• [Do this]: Render every line of the material below as a JSON array of strings, with one string per line and all blank lines omitted.

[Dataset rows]
● ● ● ● ● ● ●

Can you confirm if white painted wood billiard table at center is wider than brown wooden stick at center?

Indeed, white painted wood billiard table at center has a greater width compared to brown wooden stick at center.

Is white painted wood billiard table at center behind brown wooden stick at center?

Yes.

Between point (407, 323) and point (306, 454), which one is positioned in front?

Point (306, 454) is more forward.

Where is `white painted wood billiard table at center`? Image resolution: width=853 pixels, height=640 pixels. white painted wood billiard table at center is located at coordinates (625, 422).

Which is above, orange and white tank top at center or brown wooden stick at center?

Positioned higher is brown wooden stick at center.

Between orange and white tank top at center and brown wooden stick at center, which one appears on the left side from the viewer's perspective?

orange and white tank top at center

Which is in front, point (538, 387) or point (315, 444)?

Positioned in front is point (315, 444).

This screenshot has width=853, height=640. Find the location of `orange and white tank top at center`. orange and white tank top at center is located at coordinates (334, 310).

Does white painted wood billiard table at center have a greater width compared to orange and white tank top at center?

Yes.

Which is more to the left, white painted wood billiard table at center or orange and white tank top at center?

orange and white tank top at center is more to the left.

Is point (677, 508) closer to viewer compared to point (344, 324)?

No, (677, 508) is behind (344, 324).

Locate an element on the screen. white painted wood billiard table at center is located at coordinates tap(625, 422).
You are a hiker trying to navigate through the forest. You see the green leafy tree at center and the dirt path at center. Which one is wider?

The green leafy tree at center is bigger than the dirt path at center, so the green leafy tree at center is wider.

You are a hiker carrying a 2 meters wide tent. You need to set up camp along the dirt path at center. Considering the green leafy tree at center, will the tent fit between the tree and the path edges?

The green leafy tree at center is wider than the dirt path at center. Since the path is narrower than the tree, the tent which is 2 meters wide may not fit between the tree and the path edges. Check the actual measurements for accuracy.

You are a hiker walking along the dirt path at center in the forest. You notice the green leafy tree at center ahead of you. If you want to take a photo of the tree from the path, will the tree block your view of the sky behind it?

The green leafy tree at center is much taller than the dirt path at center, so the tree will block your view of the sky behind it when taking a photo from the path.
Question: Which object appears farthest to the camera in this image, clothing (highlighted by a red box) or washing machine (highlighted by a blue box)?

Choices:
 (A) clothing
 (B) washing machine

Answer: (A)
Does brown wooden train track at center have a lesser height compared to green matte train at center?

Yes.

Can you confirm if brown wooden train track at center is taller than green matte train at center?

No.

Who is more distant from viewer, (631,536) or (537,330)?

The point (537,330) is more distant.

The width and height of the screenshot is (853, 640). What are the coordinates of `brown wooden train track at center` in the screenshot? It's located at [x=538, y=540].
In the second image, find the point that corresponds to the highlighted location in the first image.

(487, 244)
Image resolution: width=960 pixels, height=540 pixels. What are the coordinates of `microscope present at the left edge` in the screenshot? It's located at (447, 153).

● ● ● ● ● ● ●

• [Completed exercise]:
[
  "Can you confirm if white painted wood billiard table at center is wider than brown wooden stick at center?",
  "Indeed, white painted wood billiard table at center has a greater width compared to brown wooden stick at center.",
  "Is white painted wood billiard table at center behind brown wooden stick at center?",
  "Yes.",
  "Between point (407, 323) and point (306, 454), which one is positioned in front?",
  "Point (306, 454) is more forward.",
  "Where is `white painted wood billiard table at center`? Image resolution: width=853 pixels, height=640 pixels. white painted wood billiard table at center is located at coordinates (625, 422).",
  "Which is above, orange and white tank top at center or brown wooden stick at center?",
  "Positioned higher is brown wooden stick at center.",
  "Between orange and white tank top at center and brown wooden stick at center, which one appears on the left side from the viewer's perspective?",
  "orange and white tank top at center",
  "Which is in front, point (538, 387) or point (315, 444)?",
  "Positioned in front is point (315, 444).",
  "This screenshot has width=853, height=640. Find the location of `orange and white tank top at center`. orange and white tank top at center is located at coordinates (334, 310).",
  "Does white painted wood billiard table at center have a greater width compared to orange and white tank top at center?",
  "Yes.",
  "Which is more to the left, white painted wood billiard table at center or orange and white tank top at center?",
  "orange and white tank top at center is more to the left.",
  "Is point (677, 508) closer to viewer compared to point (344, 324)?",
  "No, (677, 508) is behind (344, 324).",
  "Locate an element on the screen. white painted wood billiard table at center is located at coordinates tap(625, 422).",
  "You are a hiker trying to navigate through the forest. You see the green leafy tree at center and the dirt path at center. Which one is wider?",
  "The green leafy tree at center is bigger than the dirt path at center, so the green leafy tree at center is wider.",
  "You are a hiker carrying a 2 meters wide tent. You need to set up camp along the dirt path at center. Considering the green leafy tree at center, will the tent fit between the tree and the path edges?",
  "The green leafy tree at center is wider than the dirt path at center. Since the path is narrower than the tree, the tent which is 2 meters wide may not fit between the tree and the path edges. Check the actual measurements for accuracy.",
  "You are a hiker walking along the dirt path at center in the forest. You notice the green leafy tree at center ahead of you. If you want to take a photo of the tree from the path, will the tree block your view of the sky behind it?",
  "The green leafy tree at center is much taller than the dirt path at center, so the tree will block your view of the sky behind it when taking a photo from the path.",
  "Question: Which object appears farthest to the camera in this image, clothing (highlighted by a red box) or washing machine (highlighted by a blue box)?",
  "Choices:",
  " (A) clothing",
  " (B) washing machine",
  "Answer: (A)",
  "Does brown wooden train track at center have a lesser height compared to green matte train at center?",
  "Yes.",
  "Can you confirm if brown wooden train track at center is taller than green matte train at center?",
  "No.",
  "Who is more distant from viewer, (631,536) or (537,330)?",
  "The point (537,330) is more distant.",
  "The width and height of the screenshot is (853, 640). What are the coordinates of `brown wooden train track at center` in the screenshot? It's located at [x=538, y=540].",
  "In the second image, find the point that corresponds to the highlighted location in the first image.",
  "(487, 244)",
  "Image resolution: width=960 pixels, height=540 pixels. What are the coordinates of `microscope present at the left edge` in the screenshot? It's located at (447, 153)."
]